* Records:
----

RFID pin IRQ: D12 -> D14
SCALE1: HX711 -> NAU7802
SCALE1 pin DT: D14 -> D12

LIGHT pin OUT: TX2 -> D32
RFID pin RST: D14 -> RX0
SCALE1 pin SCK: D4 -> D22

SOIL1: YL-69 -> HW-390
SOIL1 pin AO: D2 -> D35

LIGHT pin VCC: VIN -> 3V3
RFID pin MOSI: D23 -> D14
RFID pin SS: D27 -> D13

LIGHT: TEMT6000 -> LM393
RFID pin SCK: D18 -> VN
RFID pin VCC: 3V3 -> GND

----

The lines above are to be retyped exactly, with none omitted.

RFID pin IRQ: D12 -> D14
SCALE1: HX711 -> NAU7802
SCALE1 pin DT: D14 -> D12

LIGHT pin OUT: TX2 -> D32
RFID pin RST: D14 -> RX0
SCALE1 pin SCK: D4 -> D22

SOIL1: YL-69 -> HW-390
SOIL1 pin AO: D2 -> D35

LIGHT pin VCC: VIN -> 3V3
RFID pin MOSI: D23 -> D14
RFID pin SS: D27 -> D13

LIGHT: TEMT6000 -> LM393
RFID pin SCK: D18 -> VN
RFID pin VCC: 3V3 -> GND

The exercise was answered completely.